Report every line in the data below that contains the string "Kadach".

>> start

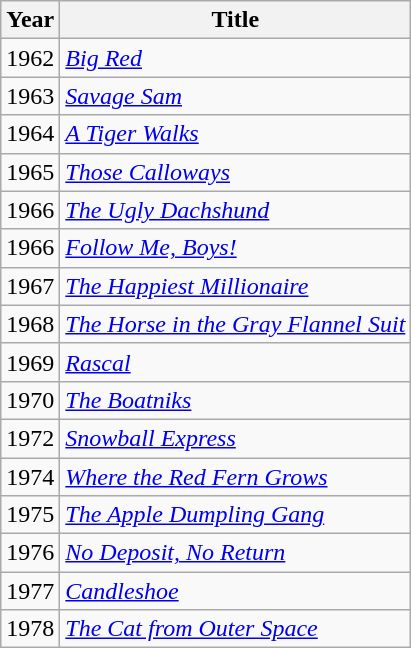
1963 (30, 96)
Big Red (236, 58)
1968 (30, 324)
The Happiest Millionaire (236, 286)
Candleshoe (236, 591)
Savage Sam (236, 96)
The Cat from Outer Space (236, 629)
1974 (30, 477)
Title (236, 20)
Year (30, 20)
Follow Me, Boys! (236, 248)
The Ugly Dachshund (236, 210)
Snowball Express (236, 438)
1969 (30, 362)
A Tiger Walks (236, 134)
1975 (30, 515)
1967 (30, 286)
No Deposit, No Return (236, 553)
The Boatniks (236, 400)
Those Calloways (236, 172)
Rascal (236, 362)
1970 (30, 400)
1972 (30, 438)
Where the Red Fern Grows (236, 477)
1964 (30, 134)
1977 (30, 591)
The Horse in the Gray Flannel Suit (236, 324)
The Apple Dumpling Gang (236, 515)
1962 (30, 58)
1976 (30, 553)
1965 (30, 172)
1978 (30, 629)
Provide the [X, Y] coordinate of the cell's center where the given text is located.  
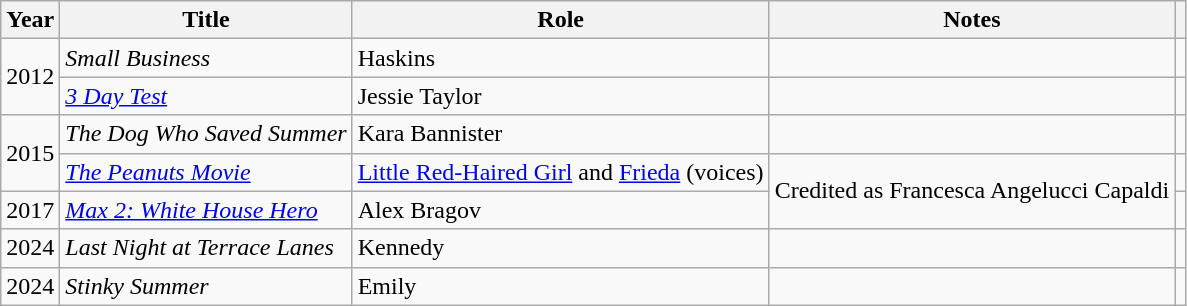
Title [206, 20]
The Dog Who Saved Summer [206, 134]
Haskins [560, 58]
The Peanuts Movie [206, 172]
3 Day Test [206, 96]
2012 [30, 77]
Max 2: White House Hero [206, 210]
Jessie Taylor [560, 96]
Kennedy [560, 248]
Stinky Summer [206, 286]
Last Night at Terrace Lanes [206, 248]
Small Business [206, 58]
Notes [972, 20]
Year [30, 20]
Kara Bannister [560, 134]
Emily [560, 286]
Alex Bragov [560, 210]
Little Red-Haired Girl and Frieda (voices) [560, 172]
2017 [30, 210]
Role [560, 20]
Credited as Francesca Angelucci Capaldi [972, 191]
2015 [30, 153]
For the text-containing cell, return its midpoint in [X, Y] coordinate format. 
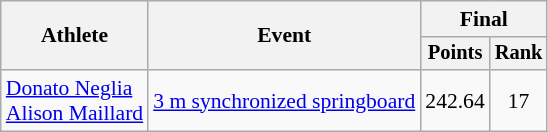
Points [454, 54]
17 [519, 100]
3 m synchronized springboard [284, 100]
Donato NegliaAlison Maillard [74, 100]
Athlete [74, 36]
Rank [519, 54]
Event [284, 36]
242.64 [454, 100]
Final [484, 19]
Capture the cell that displays the provided text and extract its (X, Y) central coordinate. 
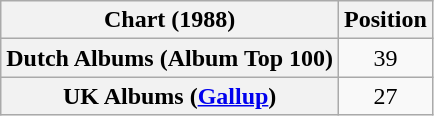
39 (386, 58)
Chart (1988) (170, 20)
UK Albums (Gallup) (170, 96)
27 (386, 96)
Dutch Albums (Album Top 100) (170, 58)
Position (386, 20)
Extract the (X, Y) coordinate from the center of the cell holding the provided text.  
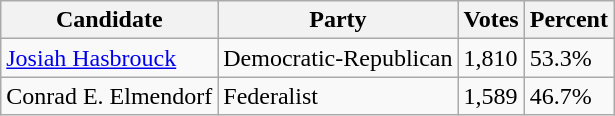
1,589 (491, 96)
Percent (568, 20)
Federalist (338, 96)
53.3% (568, 58)
Josiah Hasbrouck (110, 58)
46.7% (568, 96)
Candidate (110, 20)
Party (338, 20)
Votes (491, 20)
Democratic-Republican (338, 58)
1,810 (491, 58)
Conrad E. Elmendorf (110, 96)
Detect which cell encompasses the target text, then output its (X, Y) center coordinate. 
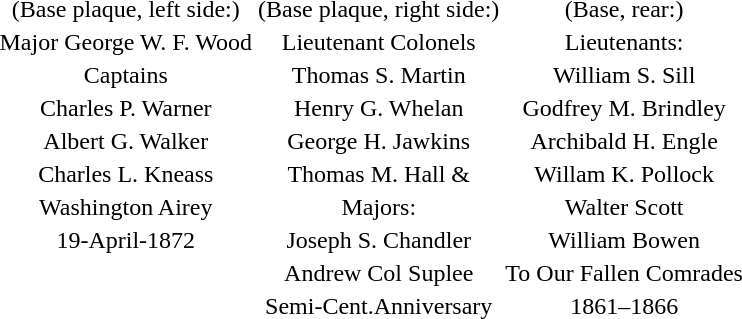
Lieutenant Colonels (379, 42)
Joseph S. Chandler (379, 240)
George H. Jawkins (379, 141)
Henry G. Whelan (379, 108)
Majors: (379, 207)
Thomas S. Martin (379, 75)
Thomas M. Hall & (379, 174)
Andrew Col Suplee (379, 273)
Return [X, Y] of the center of cell containing provided text 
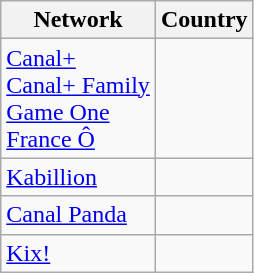
Canal Panda [78, 215]
Canal+Canal+ FamilyGame OneFrance Ô [78, 98]
Kix! [78, 253]
Network [78, 20]
Kabillion [78, 177]
Country [204, 20]
Locate the cell with the specified text and output its [x, y] center coordinate. 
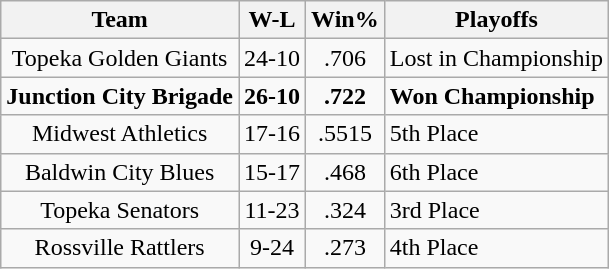
Lost in Championship [496, 58]
Playoffs [496, 20]
17-16 [272, 134]
.722 [346, 96]
.706 [346, 58]
Baldwin City Blues [120, 172]
6th Place [496, 172]
Midwest Athletics [120, 134]
.468 [346, 172]
15-17 [272, 172]
3rd Place [496, 210]
Topeka Senators [120, 210]
.324 [346, 210]
Rossville Rattlers [120, 248]
Team [120, 20]
26-10 [272, 96]
W-L [272, 20]
11-23 [272, 210]
Won Championship [496, 96]
24-10 [272, 58]
Win% [346, 20]
.273 [346, 248]
.5515 [346, 134]
4th Place [496, 248]
Junction City Brigade [120, 96]
Topeka Golden Giants [120, 58]
5th Place [496, 134]
9-24 [272, 248]
Identify which cell holds the provided text, then report its [X, Y] central coordinate. 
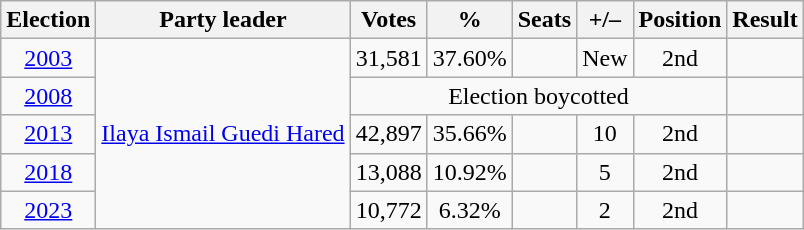
Party leader [223, 20]
37.60% [470, 58]
2013 [48, 134]
2023 [48, 210]
6.32% [470, 210]
2008 [48, 96]
13,088 [388, 172]
35.66% [470, 134]
2018 [48, 172]
2 [605, 210]
5 [605, 172]
2003 [48, 58]
10.92% [470, 172]
New [605, 58]
Seats [544, 20]
Election boycotted [538, 96]
Votes [388, 20]
42,897 [388, 134]
31,581 [388, 58]
10,772 [388, 210]
Position [680, 20]
Election [48, 20]
% [470, 20]
+/– [605, 20]
Ilaya Ismail Guedi Hared [223, 134]
10 [605, 134]
Result [765, 20]
Output the [X, Y] coordinate of the center of the cell containing the given text.  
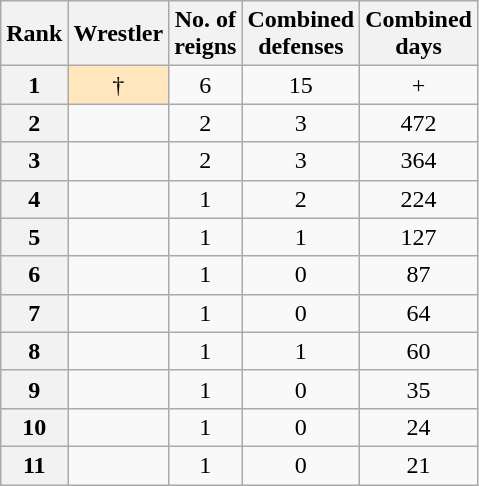
7 [34, 313]
8 [34, 351]
Combineddays [419, 34]
5 [34, 237]
87 [419, 275]
24 [419, 427]
† [118, 85]
64 [419, 313]
224 [419, 199]
+ [419, 85]
21 [419, 465]
60 [419, 351]
35 [419, 389]
9 [34, 389]
Rank [34, 34]
No. ofreigns [206, 34]
10 [34, 427]
4 [34, 199]
15 [301, 85]
Wrestler [118, 34]
364 [419, 161]
11 [34, 465]
472 [419, 123]
Combineddefenses [301, 34]
127 [419, 237]
Output the [x, y] coordinate of the center of the cell containing the given text.  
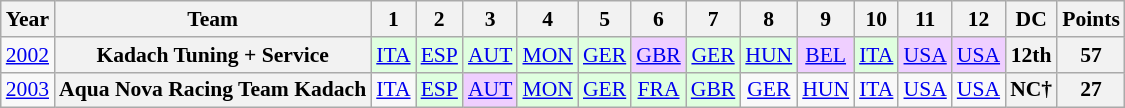
FRA [658, 90]
6 [658, 19]
Points [1091, 19]
11 [924, 19]
3 [490, 19]
27 [1091, 90]
8 [768, 19]
9 [826, 19]
Kadach Tuning + Service [212, 55]
57 [1091, 55]
10 [876, 19]
BEL [826, 55]
2002 [28, 55]
7 [714, 19]
12 [978, 19]
Aqua Nova Racing Team Kadach [212, 90]
Year [28, 19]
DC [1031, 19]
5 [604, 19]
Team [212, 19]
1 [393, 19]
NC† [1031, 90]
4 [548, 19]
2003 [28, 90]
2 [440, 19]
12th [1031, 55]
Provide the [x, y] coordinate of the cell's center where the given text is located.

>> end

◆ **Exercise answer**
Kadach Tuning + Service [212, 55]
Aqua Nova Racing Team Kadach [212, 90]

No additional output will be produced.